_Problem:_ Copy each line of the data that has "green" in it.

Scene difference descriptions:
=== Section Start ===

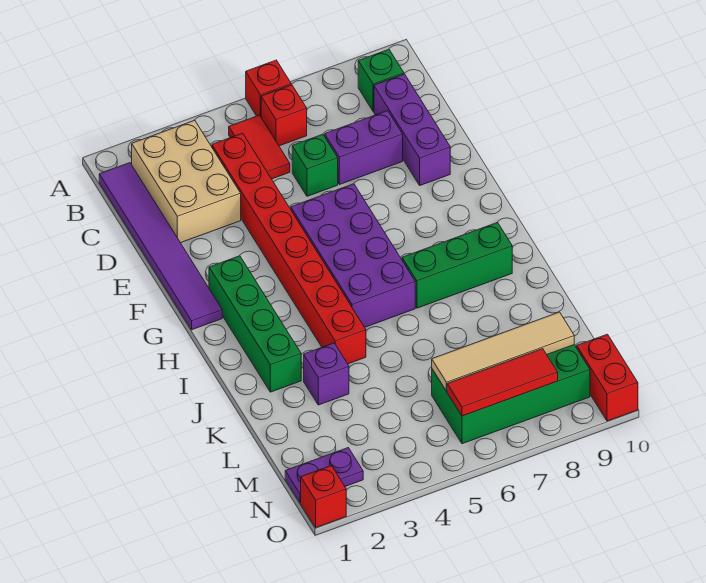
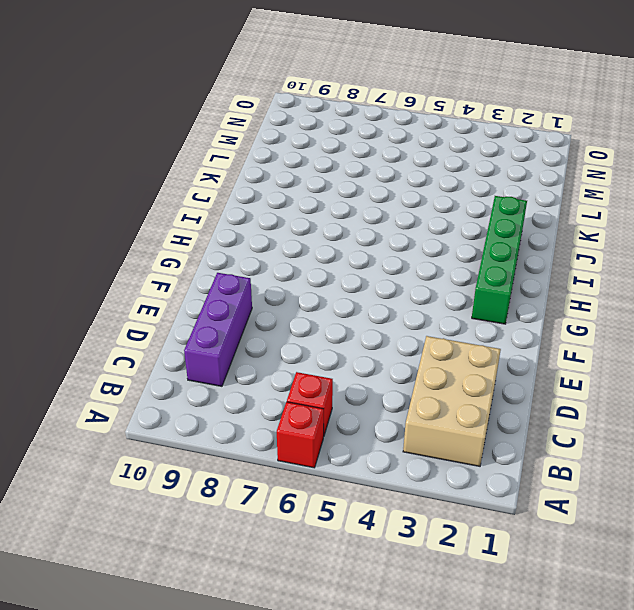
none -> purple tile B1:G1 level 1
none -> red tile B5:C5 level 1
none -> green brick B9 level 1

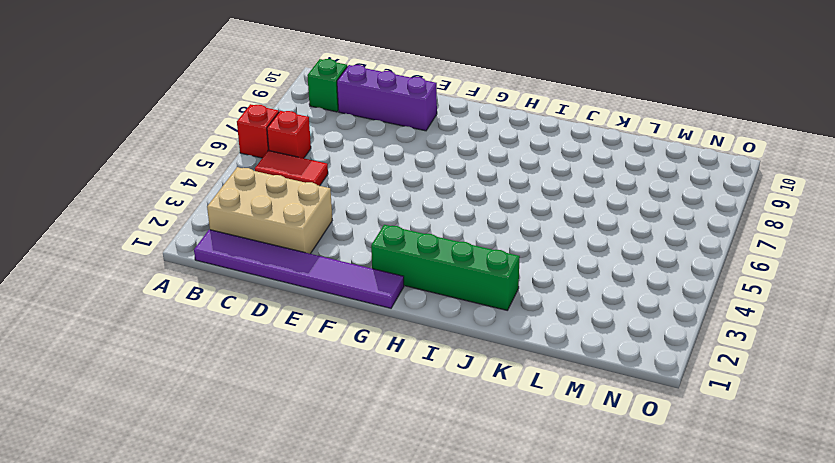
none -> red brick C4:J4 level 1
none -> green brick D6 level 1
none -> purple brick D7:D8 level 1

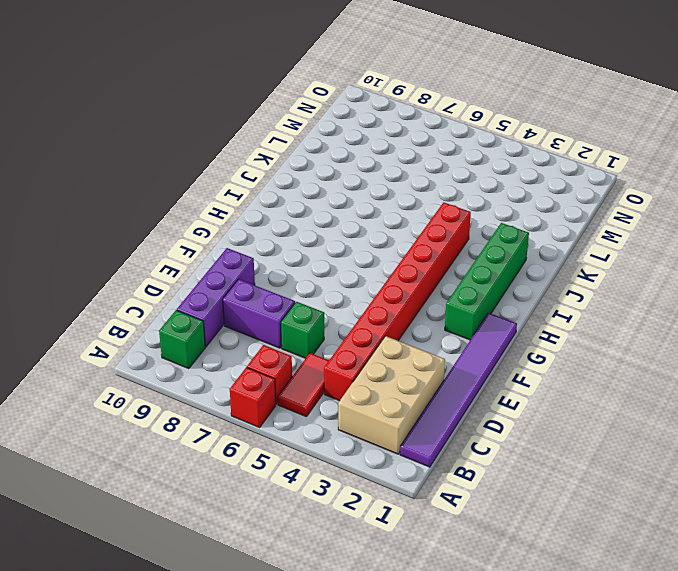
none -> purple brick F5:I6 level 1
none -> green brick I7:I9 level 1
none -> purple brick K3 level 1

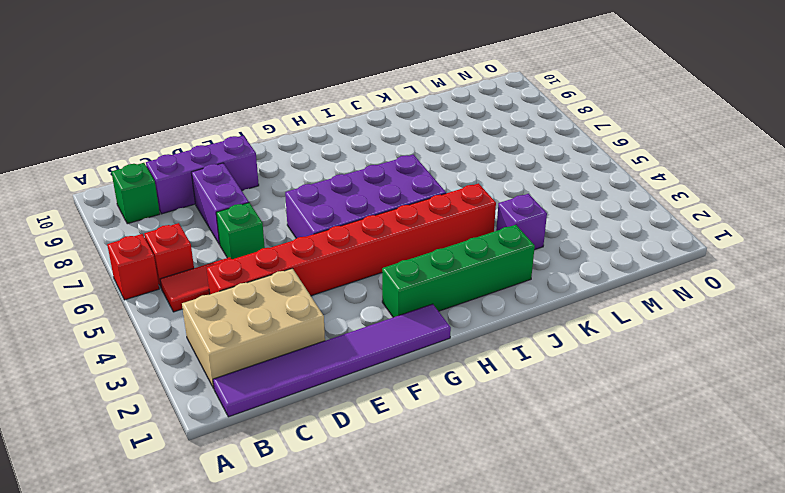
none -> green brick I7:I9 level 1
none -> green brick M6:N9 level 1
none -> purple plate N1:N2 level 1

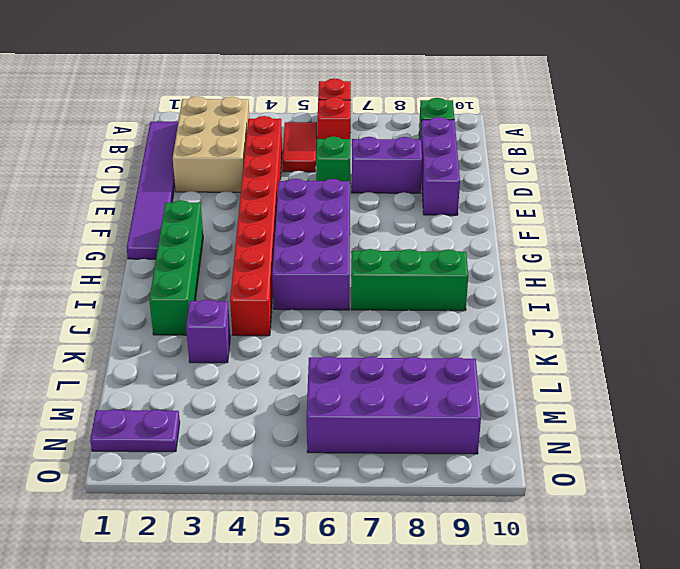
purple brick M6:N9 level 1 -> green brick M6:N9 level 1
none -> red brick N10:O10 level 1
none -> red brick O1 level 1
none -> tan tile M6:M9 level 2

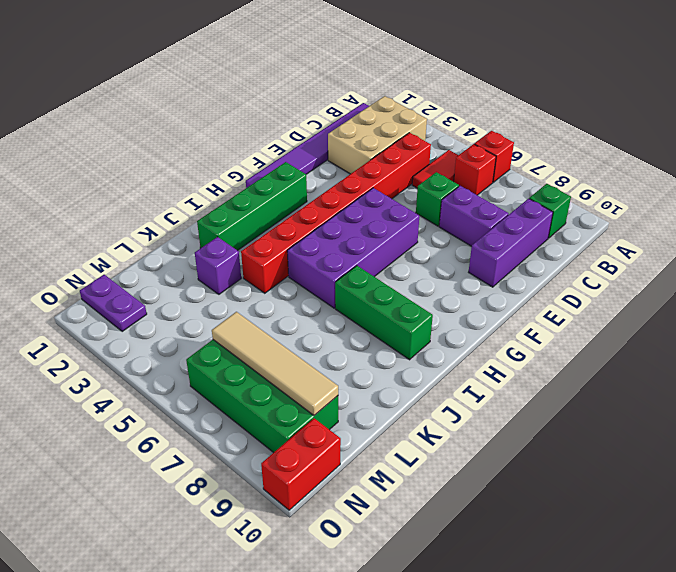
none -> red brick O1 level 1
none -> red tile N6:N8 level 2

=== Section End ===

_Task result:_
none -> green brick B9 level 1
none -> green brick D6 level 1
none -> green brick I7:I9 level 1
none -> green brick I7:I9 level 1
none -> green brick M6:N9 level 1
purple brick M6:N9 level 1 -> green brick M6:N9 level 1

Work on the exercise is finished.